WORK REQUEST: Return, exactly, the line that contains "none -> red boat [459,193,487,257]" together with all lines after it to the end of the entries, and no further lines.

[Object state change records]
--------

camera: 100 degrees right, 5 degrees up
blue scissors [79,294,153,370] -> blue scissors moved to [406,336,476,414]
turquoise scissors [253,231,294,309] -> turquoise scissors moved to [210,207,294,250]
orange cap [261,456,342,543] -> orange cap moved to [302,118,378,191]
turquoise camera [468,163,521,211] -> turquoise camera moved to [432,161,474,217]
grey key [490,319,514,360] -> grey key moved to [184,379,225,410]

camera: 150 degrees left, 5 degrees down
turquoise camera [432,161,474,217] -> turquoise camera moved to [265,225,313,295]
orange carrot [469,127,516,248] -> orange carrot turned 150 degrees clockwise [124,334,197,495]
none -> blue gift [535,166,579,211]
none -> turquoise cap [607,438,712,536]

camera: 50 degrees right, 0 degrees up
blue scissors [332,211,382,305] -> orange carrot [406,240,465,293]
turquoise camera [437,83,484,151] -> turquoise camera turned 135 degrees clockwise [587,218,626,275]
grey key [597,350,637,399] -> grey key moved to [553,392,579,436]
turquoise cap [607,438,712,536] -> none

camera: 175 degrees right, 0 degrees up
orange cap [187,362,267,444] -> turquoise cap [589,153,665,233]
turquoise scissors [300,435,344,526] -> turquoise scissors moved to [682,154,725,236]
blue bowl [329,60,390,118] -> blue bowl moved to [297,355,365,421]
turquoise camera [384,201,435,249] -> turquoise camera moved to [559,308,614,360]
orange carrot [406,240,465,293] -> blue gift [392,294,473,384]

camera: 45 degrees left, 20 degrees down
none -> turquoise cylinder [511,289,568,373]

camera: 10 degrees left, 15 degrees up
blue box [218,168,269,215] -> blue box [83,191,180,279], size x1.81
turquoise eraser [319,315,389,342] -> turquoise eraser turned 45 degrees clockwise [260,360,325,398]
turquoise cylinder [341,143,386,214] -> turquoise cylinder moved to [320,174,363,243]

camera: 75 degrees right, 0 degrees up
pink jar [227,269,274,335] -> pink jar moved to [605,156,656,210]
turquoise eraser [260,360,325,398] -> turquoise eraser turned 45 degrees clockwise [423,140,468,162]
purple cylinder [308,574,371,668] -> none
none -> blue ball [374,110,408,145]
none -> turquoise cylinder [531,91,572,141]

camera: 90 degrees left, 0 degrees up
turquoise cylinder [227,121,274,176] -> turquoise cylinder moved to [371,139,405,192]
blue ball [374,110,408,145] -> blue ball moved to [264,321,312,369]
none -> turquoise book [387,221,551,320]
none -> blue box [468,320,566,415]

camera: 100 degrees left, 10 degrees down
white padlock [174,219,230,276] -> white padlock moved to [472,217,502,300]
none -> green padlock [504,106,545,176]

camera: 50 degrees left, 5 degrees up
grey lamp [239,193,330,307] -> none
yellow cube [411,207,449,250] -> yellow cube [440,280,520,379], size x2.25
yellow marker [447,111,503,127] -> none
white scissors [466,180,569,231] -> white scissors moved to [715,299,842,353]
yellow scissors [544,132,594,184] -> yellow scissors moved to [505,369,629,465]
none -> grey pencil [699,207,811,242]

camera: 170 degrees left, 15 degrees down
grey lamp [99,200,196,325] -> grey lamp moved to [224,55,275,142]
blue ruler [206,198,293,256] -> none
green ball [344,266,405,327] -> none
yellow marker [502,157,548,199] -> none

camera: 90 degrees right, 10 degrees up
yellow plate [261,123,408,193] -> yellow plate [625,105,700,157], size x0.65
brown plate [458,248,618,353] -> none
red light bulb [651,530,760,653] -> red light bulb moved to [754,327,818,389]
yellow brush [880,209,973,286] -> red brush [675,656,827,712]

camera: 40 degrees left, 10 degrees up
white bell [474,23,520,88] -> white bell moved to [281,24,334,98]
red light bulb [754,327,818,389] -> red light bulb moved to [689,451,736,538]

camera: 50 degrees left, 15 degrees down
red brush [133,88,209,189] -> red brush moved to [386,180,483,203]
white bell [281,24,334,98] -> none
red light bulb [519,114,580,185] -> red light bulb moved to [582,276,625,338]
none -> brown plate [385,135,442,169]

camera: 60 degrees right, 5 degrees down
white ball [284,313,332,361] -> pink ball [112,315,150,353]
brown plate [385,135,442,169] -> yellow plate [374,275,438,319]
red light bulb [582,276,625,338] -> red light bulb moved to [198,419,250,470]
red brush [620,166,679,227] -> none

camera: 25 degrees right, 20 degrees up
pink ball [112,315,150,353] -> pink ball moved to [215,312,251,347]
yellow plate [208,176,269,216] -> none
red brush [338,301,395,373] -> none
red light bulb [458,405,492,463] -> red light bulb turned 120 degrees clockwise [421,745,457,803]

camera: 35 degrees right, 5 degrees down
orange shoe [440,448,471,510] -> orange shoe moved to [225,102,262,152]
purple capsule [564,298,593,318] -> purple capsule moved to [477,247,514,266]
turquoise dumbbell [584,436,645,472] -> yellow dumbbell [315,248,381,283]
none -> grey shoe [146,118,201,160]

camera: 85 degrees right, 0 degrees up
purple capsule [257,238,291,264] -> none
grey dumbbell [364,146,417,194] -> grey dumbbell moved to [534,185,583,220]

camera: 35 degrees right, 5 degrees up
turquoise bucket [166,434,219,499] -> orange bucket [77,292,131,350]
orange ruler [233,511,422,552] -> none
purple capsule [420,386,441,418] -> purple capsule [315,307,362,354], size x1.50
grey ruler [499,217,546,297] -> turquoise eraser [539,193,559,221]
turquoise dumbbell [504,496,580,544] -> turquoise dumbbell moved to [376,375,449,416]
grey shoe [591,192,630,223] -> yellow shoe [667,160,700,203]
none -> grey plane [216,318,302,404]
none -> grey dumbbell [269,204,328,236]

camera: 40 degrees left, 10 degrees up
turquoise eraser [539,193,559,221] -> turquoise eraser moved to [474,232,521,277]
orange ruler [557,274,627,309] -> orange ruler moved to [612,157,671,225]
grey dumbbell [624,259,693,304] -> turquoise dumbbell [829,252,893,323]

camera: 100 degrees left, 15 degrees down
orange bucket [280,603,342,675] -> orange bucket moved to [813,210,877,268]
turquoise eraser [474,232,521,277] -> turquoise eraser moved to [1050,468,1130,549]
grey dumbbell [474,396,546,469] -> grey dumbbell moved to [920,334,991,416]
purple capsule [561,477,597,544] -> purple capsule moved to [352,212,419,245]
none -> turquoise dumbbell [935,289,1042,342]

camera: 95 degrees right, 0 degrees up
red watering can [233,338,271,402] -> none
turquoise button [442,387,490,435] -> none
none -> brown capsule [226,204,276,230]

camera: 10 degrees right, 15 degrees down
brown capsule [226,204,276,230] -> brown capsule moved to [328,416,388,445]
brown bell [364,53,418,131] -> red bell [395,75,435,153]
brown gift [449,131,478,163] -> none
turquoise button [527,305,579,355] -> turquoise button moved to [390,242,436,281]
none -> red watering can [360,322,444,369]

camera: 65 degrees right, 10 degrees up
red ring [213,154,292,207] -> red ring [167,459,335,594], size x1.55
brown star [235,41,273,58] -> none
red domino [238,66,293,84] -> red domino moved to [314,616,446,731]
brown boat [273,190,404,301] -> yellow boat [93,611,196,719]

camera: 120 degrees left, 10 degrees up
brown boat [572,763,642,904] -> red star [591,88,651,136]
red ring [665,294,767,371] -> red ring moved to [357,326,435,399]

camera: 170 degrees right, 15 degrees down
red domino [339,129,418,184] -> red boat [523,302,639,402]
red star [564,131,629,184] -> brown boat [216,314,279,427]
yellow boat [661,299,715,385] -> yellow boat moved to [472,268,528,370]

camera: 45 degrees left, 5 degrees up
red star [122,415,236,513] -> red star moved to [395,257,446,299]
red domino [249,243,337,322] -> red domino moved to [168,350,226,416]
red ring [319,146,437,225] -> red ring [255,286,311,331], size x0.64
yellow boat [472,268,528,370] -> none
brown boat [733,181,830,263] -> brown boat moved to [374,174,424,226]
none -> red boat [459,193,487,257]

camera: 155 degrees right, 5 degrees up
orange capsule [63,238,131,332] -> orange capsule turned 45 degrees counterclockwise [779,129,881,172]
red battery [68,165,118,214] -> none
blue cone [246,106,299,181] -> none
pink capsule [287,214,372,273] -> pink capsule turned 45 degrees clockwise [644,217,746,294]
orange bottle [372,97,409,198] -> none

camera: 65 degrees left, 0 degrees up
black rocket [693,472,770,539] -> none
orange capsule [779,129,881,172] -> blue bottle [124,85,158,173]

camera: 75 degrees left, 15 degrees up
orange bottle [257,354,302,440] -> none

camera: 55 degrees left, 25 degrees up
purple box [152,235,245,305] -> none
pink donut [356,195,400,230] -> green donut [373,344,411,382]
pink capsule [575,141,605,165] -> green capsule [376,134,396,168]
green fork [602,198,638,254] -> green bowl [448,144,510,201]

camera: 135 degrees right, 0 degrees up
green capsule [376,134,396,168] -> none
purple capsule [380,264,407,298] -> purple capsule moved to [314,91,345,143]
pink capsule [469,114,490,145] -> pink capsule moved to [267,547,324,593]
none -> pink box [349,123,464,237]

--------

RESPONSE AREA:
none -> red boat [459,193,487,257]

camera: 155 degrees right, 5 degrees up
orange capsule [63,238,131,332] -> orange capsule turned 45 degrees counterclockwise [779,129,881,172]
red battery [68,165,118,214] -> none
blue cone [246,106,299,181] -> none
pink capsule [287,214,372,273] -> pink capsule turned 45 degrees clockwise [644,217,746,294]
orange bottle [372,97,409,198] -> none

camera: 65 degrees left, 0 degrees up
black rocket [693,472,770,539] -> none
orange capsule [779,129,881,172] -> blue bottle [124,85,158,173]

camera: 75 degrees left, 15 degrees up
orange bottle [257,354,302,440] -> none

camera: 55 degrees left, 25 degrees up
purple box [152,235,245,305] -> none
pink donut [356,195,400,230] -> green donut [373,344,411,382]
pink capsule [575,141,605,165] -> green capsule [376,134,396,168]
green fork [602,198,638,254] -> green bowl [448,144,510,201]

camera: 135 degrees right, 0 degrees up
green capsule [376,134,396,168] -> none
purple capsule [380,264,407,298] -> purple capsule moved to [314,91,345,143]
pink capsule [469,114,490,145] -> pink capsule moved to [267,547,324,593]
none -> pink box [349,123,464,237]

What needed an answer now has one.